● Try it
Every line of the material below should be repeated exactly.
■ ■ ■ ■ ■
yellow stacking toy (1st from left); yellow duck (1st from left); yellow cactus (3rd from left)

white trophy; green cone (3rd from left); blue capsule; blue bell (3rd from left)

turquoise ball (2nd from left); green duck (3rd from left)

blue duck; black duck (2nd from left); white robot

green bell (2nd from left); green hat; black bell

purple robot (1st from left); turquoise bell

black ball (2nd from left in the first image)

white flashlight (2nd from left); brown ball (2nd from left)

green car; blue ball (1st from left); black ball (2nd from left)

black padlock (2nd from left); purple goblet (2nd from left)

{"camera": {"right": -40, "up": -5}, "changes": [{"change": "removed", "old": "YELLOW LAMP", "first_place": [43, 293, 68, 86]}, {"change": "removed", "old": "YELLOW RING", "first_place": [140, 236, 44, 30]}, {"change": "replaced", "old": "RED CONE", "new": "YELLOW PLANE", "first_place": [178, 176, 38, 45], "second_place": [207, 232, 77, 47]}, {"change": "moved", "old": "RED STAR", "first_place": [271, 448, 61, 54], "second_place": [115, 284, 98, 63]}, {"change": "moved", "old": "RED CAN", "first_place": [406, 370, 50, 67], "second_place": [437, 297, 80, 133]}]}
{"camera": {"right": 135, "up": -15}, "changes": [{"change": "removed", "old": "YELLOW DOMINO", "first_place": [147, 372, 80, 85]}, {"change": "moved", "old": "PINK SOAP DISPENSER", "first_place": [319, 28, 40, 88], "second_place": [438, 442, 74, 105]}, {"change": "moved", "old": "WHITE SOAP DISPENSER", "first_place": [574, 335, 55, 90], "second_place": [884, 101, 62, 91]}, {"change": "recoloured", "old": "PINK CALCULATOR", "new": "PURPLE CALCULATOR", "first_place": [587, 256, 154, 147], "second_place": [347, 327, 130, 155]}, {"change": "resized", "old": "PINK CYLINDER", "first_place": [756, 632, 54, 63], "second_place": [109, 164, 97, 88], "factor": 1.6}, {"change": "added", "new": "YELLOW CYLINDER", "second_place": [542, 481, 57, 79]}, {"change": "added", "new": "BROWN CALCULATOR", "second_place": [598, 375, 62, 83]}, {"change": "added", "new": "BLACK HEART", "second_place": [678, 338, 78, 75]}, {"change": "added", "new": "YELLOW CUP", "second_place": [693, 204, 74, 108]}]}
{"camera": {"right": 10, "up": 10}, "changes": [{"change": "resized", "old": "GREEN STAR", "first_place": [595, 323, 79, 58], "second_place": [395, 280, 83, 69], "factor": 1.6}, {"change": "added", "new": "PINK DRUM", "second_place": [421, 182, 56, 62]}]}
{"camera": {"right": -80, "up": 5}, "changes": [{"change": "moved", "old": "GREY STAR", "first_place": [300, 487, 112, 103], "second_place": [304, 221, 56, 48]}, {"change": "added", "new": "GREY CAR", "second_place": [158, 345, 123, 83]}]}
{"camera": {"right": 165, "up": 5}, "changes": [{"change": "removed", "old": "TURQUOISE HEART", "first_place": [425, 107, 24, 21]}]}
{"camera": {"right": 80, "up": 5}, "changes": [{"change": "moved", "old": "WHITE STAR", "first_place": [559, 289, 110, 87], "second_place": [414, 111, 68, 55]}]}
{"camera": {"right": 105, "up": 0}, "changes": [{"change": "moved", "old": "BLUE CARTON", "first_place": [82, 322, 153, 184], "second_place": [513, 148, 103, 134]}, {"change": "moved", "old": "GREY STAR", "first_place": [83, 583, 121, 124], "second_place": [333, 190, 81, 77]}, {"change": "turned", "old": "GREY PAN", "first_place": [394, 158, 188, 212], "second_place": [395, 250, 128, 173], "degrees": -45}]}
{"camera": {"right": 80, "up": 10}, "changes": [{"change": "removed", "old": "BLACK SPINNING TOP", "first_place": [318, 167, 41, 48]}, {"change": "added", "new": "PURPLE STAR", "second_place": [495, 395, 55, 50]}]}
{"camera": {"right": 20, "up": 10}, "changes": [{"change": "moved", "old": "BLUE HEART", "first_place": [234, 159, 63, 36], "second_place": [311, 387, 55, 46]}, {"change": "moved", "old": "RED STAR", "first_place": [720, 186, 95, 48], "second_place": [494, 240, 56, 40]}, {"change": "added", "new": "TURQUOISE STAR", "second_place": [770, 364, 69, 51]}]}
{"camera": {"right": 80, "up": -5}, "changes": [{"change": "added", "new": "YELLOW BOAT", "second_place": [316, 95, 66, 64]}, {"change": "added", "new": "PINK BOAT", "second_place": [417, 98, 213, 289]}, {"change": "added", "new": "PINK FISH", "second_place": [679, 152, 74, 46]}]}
■ ■ ■ ■ ■
● Task result
yellow stacking toy (1st from left); yellow duck (1st from left); yellow cactus (3rd from left)

white trophy; green cone (3rd from left); blue capsule; blue bell (3rd from left)

turquoise ball (2nd from left); green duck (3rd from left)

blue duck; black duck (2nd from left); white robot

green bell (2nd from left); green hat; black bell

purple robot (1st from left); turquoise bell

black ball (2nd from left in the first image)

white flashlight (2nd from left); brown ball (2nd from left)

green car; blue ball (1st from left); black ball (2nd from left)

black padlock (2nd from left); purple goblet (2nd from left)

{"camera": {"right": -40, "up": -5}, "changes": [{"change": "removed", "old": "YELLOW LAMP", "first_place": [43, 293, 68, 86]}, {"change": "removed", "old": "YELLOW RING", "first_place": [140, 236, 44, 30]}, {"change": "replaced", "old": "RED CONE", "new": "YELLOW PLANE", "first_place": [178, 176, 38, 45], "second_place": [207, 232, 77, 47]}, {"change": "moved", "old": "RED STAR", "first_place": [271, 448, 61, 54], "second_place": [115, 284, 98, 63]}, {"change": "moved", "old": "RED CAN", "first_place": [406, 370, 50, 67], "second_place": [437, 297, 80, 133]}]}
{"camera": {"right": 135, "up": -15}, "changes": [{"change": "removed", "old": "YELLOW DOMINO", "first_place": [147, 372, 80, 85]}, {"change": "moved", "old": "PINK SOAP DISPENSER", "first_place": [319, 28, 40, 88], "second_place": [438, 442, 74, 105]}, {"change": "moved", "old": "WHITE SOAP DISPENSER", "first_place": [574, 335, 55, 90], "second_place": [884, 101, 62, 91]}, {"change": "recoloured", "old": "PINK CALCULATOR", "new": "PURPLE CALCULATOR", "first_place": [587, 256, 154, 147], "second_place": [347, 327, 130, 155]}, {"change": "resized", "old": "PINK CYLINDER", "first_place": [756, 632, 54, 63], "second_place": [109, 164, 97, 88], "factor": 1.6}, {"change": "added", "new": "YELLOW CYLINDER", "second_place": [542, 481, 57, 79]}, {"change": "added", "new": "BROWN CALCULATOR", "second_place": [598, 375, 62, 83]}, {"change": "added", "new": "BLACK HEART", "second_place": [678, 338, 78, 75]}, {"change": "added", "new": "YELLOW CUP", "second_place": [693, 204, 74, 108]}]}
{"camera": {"right": 10, "up": 10}, "changes": [{"change": "resized", "old": "GREEN STAR", "first_place": [595, 323, 79, 58], "second_place": [395, 280, 83, 69], "factor": 1.6}, {"change": "added", "new": "PINK DRUM", "second_place": [421, 182, 56, 62]}]}
{"camera": {"right": -80, "up": 5}, "changes": [{"change": "moved", "old": "GREY STAR", "first_place": [300, 487, 112, 103], "second_place": [304, 221, 56, 48]}, {"change": "added", "new": "GREY CAR", "second_place": [158, 345, 123, 83]}]}
{"camera": {"right": 165, "up": 5}, "changes": [{"change": "removed", "old": "TURQUOISE HEART", "first_place": [425, 107, 24, 21]}]}
{"camera": {"right": 80, "up": 5}, "changes": [{"change": "moved", "old": "WHITE STAR", "first_place": [559, 289, 110, 87], "second_place": [414, 111, 68, 55]}]}
{"camera": {"right": 105, "up": 0}, "changes": [{"change": "moved", "old": "BLUE CARTON", "first_place": [82, 322, 153, 184], "second_place": [513, 148, 103, 134]}, {"change": "moved", "old": "GREY STAR", "first_place": [83, 583, 121, 124], "second_place": [333, 190, 81, 77]}, {"change": "turned", "old": "GREY PAN", "first_place": [394, 158, 188, 212], "second_place": [395, 250, 128, 173], "degrees": -45}]}
{"camera": {"right": 80, "up": 10}, "changes": [{"change": "removed", "old": "BLACK SPINNING TOP", "first_place": [318, 167, 41, 48]}, {"change": "added", "new": "PURPLE STAR", "second_place": [495, 395, 55, 50]}]}
{"camera": {"right": 20, "up": 10}, "changes": [{"change": "moved", "old": "BLUE HEART", "first_place": [234, 159, 63, 36], "second_place": [311, 387, 55, 46]}, {"change": "moved", "old": "RED STAR", "first_place": [720, 186, 95, 48], "second_place": [494, 240, 56, 40]}, {"change": "added", "new": "TURQUOISE STAR", "second_place": [770, 364, 69, 51]}]}
{"camera": {"right": 80, "up": -5}, "changes": [{"change": "added", "new": "YELLOW BOAT", "second_place": [316, 95, 66, 64]}, {"change": "added", "new": "PINK BOAT", "second_place": [417, 98, 213, 289]}, {"change": "added", "new": "PINK FISH", "second_place": [679, 152, 74, 46]}]}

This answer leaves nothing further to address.